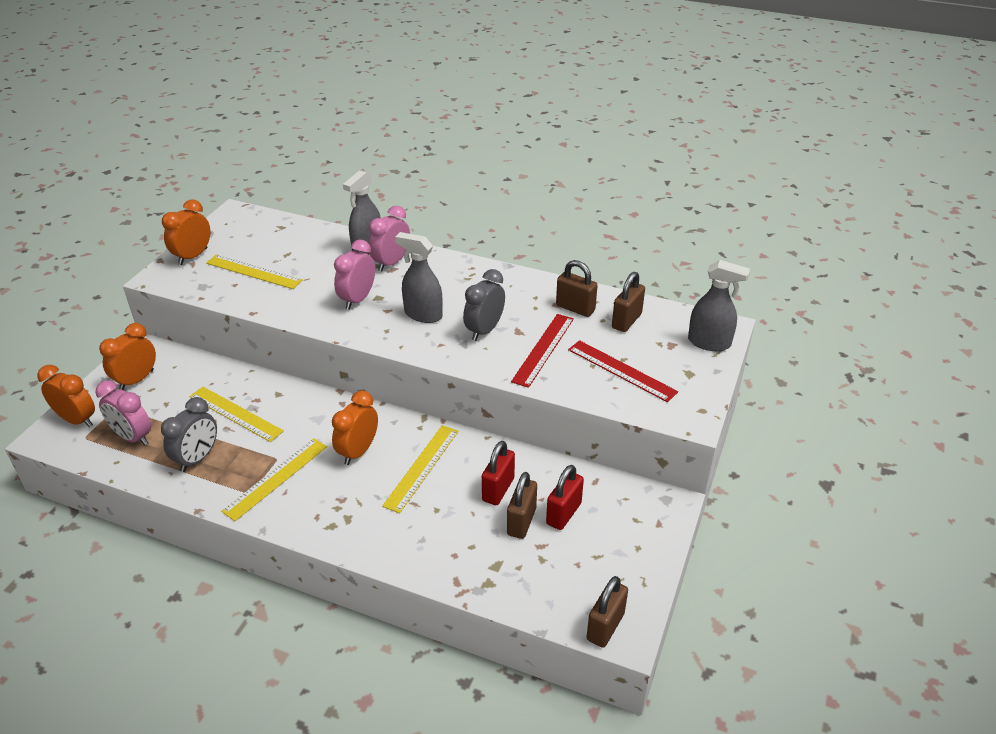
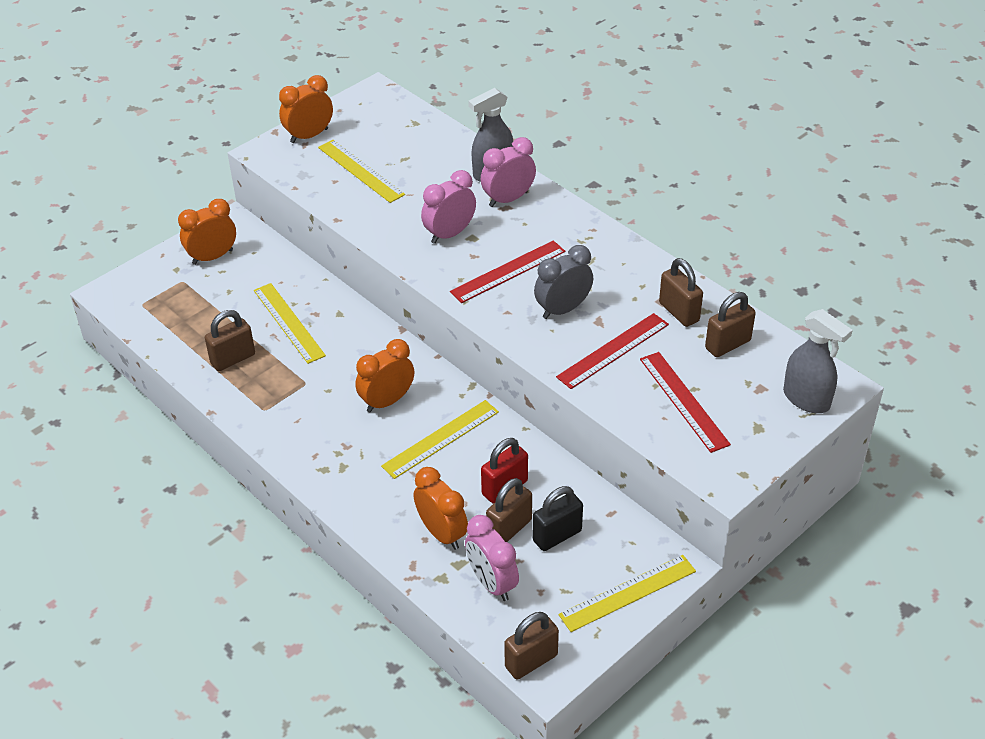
camera: 25 degrees right, 5 degrees up
(77, 420) = (142, 283): orange clock -> orange clock (442, 533)
(133, 437) = (184, 317): pink clock -> pink clock (492, 583)
(197, 458) = (233, 359): grey clock -> brown padlock
(276, 478) = (295, 403): yellow ruler -> yellow ruler (628, 593)
(423, 314) = (508, 271): grey spray bottle -> red ruler
(563, 513) = (557, 536): red padlock -> black padlock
= = = = = = =
- Task directions: Write out the lines above exactly, but only from the one containing "(197, 458) = (233, 359): grey" through the last one.

- Result for this task:
(197, 458) = (233, 359): grey clock -> brown padlock
(276, 478) = (295, 403): yellow ruler -> yellow ruler (628, 593)
(423, 314) = (508, 271): grey spray bottle -> red ruler
(563, 513) = (557, 536): red padlock -> black padlock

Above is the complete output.